---------- DATA PROVIDED ----------

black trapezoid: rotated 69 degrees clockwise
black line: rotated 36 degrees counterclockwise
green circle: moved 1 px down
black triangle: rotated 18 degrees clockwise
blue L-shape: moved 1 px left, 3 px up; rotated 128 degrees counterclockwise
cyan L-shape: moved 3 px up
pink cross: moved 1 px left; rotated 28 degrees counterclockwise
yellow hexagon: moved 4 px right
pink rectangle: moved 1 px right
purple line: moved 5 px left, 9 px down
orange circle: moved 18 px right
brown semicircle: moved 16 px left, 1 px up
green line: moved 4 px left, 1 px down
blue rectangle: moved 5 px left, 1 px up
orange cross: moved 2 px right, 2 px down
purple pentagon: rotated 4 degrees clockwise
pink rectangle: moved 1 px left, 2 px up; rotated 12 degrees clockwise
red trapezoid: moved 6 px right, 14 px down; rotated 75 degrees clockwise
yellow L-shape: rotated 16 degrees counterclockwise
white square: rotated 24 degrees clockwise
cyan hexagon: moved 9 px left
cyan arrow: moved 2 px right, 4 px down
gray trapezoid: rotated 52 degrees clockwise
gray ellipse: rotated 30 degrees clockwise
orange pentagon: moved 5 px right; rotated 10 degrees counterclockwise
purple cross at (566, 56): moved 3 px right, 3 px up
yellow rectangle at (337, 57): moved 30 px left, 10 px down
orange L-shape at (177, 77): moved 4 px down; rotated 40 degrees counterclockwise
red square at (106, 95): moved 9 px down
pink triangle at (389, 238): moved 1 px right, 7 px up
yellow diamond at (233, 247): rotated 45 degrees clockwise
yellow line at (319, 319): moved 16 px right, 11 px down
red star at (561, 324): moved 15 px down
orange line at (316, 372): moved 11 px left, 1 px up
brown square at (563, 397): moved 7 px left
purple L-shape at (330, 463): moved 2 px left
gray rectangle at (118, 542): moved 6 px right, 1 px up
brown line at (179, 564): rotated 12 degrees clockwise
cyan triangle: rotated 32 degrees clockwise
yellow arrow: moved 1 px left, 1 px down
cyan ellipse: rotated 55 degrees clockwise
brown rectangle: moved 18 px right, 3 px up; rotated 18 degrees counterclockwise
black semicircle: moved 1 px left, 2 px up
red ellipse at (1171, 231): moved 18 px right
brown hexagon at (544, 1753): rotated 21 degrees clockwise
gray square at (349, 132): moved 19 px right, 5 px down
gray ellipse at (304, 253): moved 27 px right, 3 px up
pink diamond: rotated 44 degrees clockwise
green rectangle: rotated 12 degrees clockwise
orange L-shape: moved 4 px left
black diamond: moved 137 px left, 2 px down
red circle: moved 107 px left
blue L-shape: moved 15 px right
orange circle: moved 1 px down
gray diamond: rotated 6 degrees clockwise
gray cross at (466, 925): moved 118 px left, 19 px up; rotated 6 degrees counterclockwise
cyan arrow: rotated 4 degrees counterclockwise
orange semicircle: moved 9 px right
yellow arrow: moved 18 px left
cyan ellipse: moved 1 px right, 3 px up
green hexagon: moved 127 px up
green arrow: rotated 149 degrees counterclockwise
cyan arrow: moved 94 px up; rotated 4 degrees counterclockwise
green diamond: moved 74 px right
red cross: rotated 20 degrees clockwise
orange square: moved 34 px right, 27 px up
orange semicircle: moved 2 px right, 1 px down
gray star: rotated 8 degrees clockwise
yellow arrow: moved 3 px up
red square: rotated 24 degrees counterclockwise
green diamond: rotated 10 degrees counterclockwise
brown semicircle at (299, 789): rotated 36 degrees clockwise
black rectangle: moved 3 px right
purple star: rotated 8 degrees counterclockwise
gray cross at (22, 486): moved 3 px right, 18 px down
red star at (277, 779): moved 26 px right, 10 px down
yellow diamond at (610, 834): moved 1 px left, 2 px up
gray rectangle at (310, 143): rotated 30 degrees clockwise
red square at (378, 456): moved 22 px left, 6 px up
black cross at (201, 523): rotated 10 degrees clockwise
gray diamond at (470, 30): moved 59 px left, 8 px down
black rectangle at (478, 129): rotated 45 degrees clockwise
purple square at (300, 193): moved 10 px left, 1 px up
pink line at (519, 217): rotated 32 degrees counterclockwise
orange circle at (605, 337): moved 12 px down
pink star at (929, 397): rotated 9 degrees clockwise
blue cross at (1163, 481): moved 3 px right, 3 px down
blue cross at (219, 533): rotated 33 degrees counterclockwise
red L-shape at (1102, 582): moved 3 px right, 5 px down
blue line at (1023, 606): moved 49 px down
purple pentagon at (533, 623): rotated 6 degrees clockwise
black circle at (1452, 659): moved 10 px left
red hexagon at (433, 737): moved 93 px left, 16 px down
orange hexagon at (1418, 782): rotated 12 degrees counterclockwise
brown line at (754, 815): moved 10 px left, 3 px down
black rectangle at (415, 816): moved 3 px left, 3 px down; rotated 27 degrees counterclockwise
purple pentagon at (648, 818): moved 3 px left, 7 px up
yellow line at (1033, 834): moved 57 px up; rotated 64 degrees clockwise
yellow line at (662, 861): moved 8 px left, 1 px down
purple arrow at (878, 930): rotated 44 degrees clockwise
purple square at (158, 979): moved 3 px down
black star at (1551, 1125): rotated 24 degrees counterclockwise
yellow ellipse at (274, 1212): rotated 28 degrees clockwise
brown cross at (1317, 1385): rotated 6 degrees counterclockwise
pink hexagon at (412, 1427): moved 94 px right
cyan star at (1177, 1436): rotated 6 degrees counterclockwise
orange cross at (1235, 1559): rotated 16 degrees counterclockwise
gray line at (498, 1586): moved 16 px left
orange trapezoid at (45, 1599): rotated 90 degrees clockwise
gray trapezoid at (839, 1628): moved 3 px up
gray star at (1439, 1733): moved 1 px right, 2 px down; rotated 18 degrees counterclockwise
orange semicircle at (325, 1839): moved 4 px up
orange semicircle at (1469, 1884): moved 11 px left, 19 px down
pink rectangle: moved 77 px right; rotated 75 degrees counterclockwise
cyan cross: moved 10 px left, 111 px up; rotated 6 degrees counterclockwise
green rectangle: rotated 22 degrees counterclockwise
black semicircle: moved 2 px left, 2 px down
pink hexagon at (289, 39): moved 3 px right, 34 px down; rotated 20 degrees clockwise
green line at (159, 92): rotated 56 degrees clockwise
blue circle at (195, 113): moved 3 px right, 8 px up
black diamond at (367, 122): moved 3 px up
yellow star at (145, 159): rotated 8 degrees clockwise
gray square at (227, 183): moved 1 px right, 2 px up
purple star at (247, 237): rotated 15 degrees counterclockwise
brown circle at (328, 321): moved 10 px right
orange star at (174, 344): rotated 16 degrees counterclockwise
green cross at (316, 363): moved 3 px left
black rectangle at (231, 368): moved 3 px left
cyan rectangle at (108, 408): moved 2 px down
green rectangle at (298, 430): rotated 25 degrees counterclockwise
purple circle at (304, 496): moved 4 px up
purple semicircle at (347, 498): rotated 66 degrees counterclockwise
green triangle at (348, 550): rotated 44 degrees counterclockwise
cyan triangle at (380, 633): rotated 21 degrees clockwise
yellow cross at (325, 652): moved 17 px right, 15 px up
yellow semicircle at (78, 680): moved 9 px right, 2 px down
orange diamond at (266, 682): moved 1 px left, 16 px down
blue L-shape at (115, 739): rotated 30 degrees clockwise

----------

PROBLEM TO SOLVE:
Write out, word for word, the line containing "black rectangle at (231, 368): moved" and every line after it to the end of the data above.

SOLUTION FOR THIS EXERCISE:
black rectangle at (231, 368): moved 3 px left
cyan rectangle at (108, 408): moved 2 px down
green rectangle at (298, 430): rotated 25 degrees counterclockwise
purple circle at (304, 496): moved 4 px up
purple semicircle at (347, 498): rotated 66 degrees counterclockwise
green triangle at (348, 550): rotated 44 degrees counterclockwise
cyan triangle at (380, 633): rotated 21 degrees clockwise
yellow cross at (325, 652): moved 17 px right, 15 px up
yellow semicircle at (78, 680): moved 9 px right, 2 px down
orange diamond at (266, 682): moved 1 px left, 16 px down
blue L-shape at (115, 739): rotated 30 degrees clockwise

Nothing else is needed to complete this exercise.